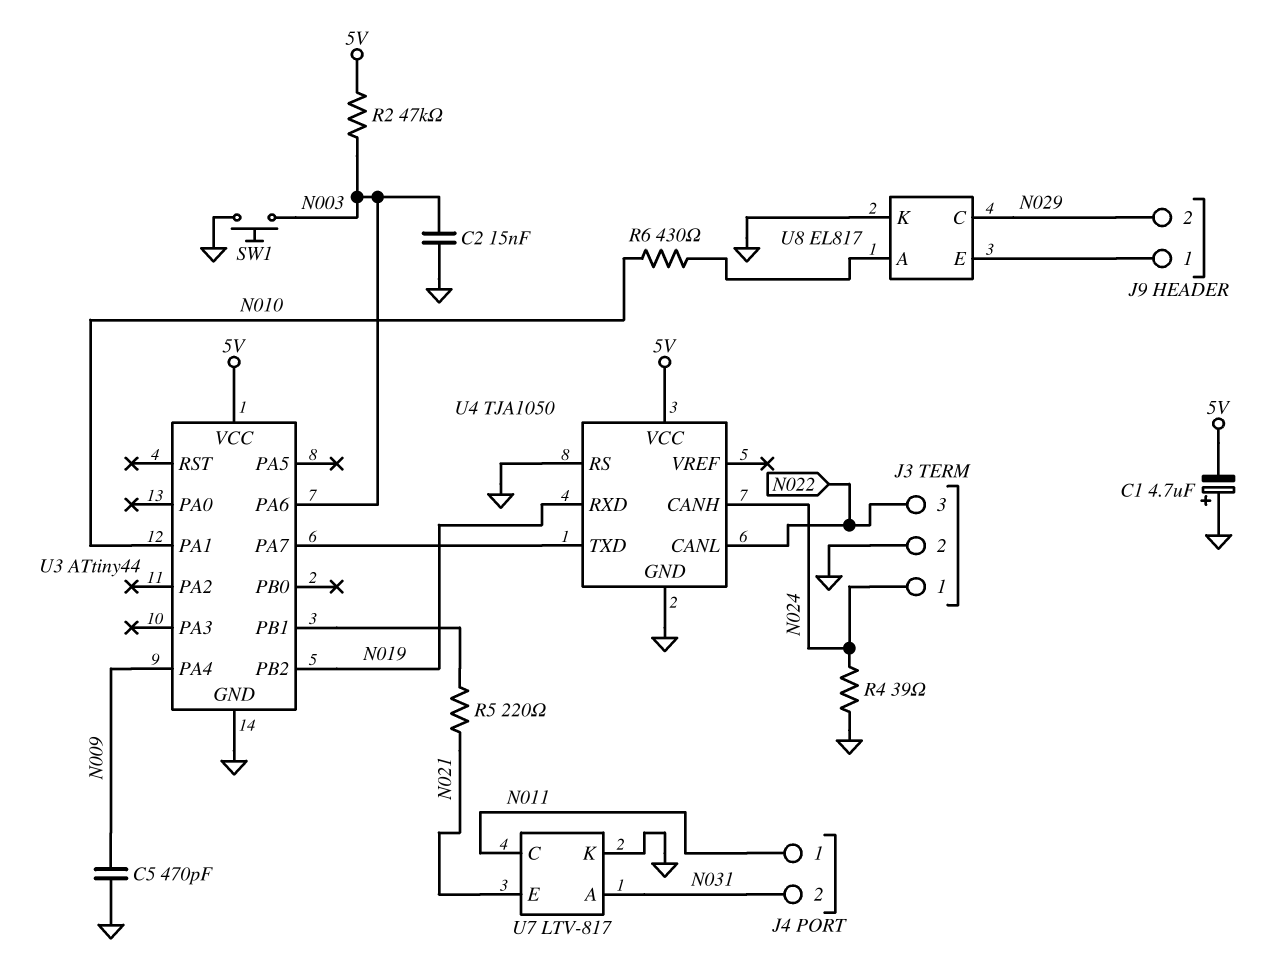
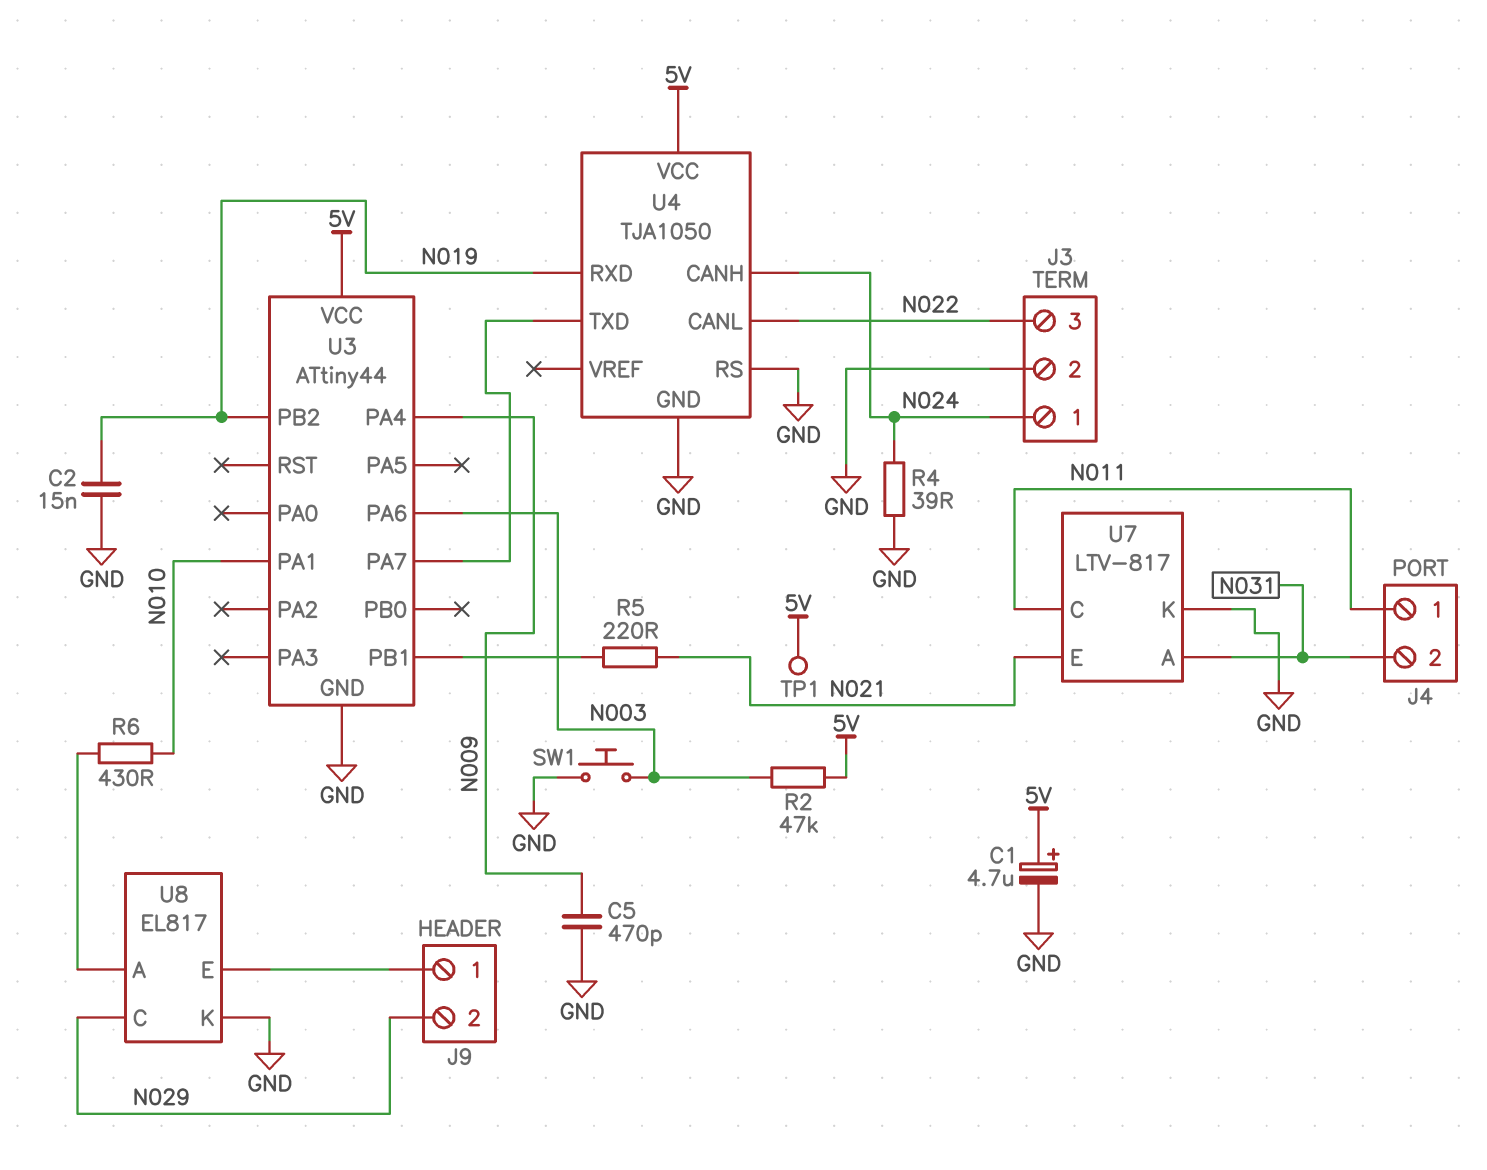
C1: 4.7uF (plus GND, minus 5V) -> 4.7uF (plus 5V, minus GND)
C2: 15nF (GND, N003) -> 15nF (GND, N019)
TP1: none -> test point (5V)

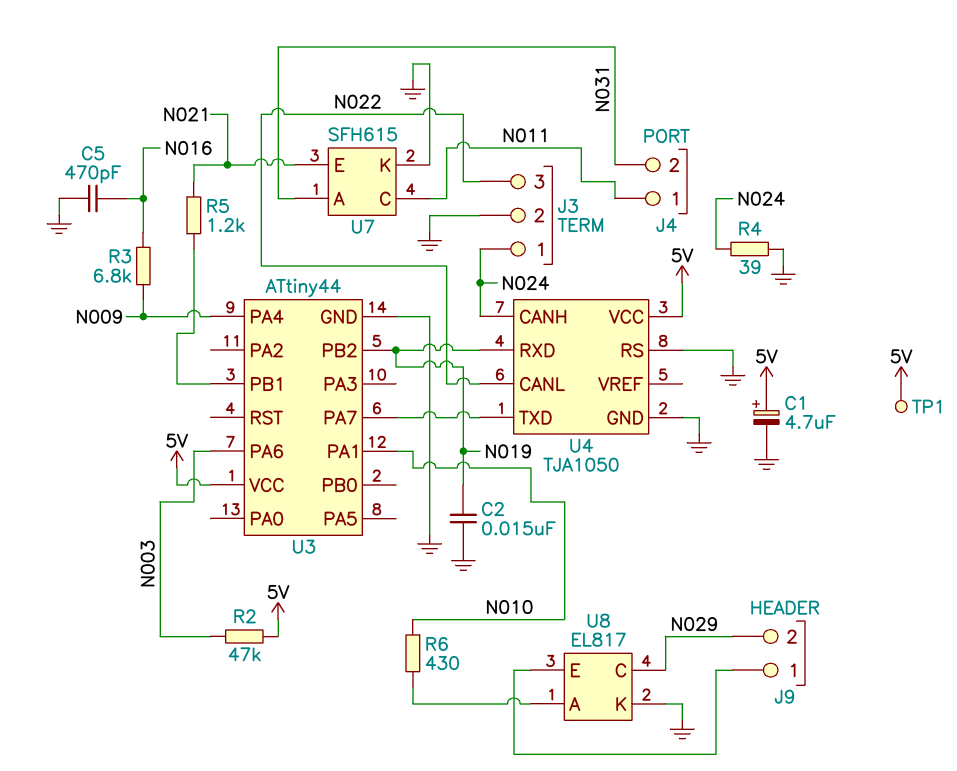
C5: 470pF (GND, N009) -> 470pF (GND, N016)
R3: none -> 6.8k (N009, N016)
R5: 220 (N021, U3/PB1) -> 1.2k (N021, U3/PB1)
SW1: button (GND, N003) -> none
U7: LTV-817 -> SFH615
+ + + + + + +
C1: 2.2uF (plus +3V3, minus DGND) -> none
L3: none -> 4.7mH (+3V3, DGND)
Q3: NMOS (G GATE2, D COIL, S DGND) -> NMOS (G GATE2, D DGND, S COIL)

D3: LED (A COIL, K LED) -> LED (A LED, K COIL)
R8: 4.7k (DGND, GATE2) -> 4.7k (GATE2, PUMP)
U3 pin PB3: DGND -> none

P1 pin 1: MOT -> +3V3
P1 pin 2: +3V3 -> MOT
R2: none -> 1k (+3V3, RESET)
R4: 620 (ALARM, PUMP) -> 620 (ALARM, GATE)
+ + + + + + +
Description of the task >>
Which lines above contain "PUMP"? Show each of them.

Finished task >>
R8: 4.7k (DGND, GATE2) -> 4.7k (GATE2, PUMP)
R4: 620 (ALARM, PUMP) -> 620 (ALARM, GATE)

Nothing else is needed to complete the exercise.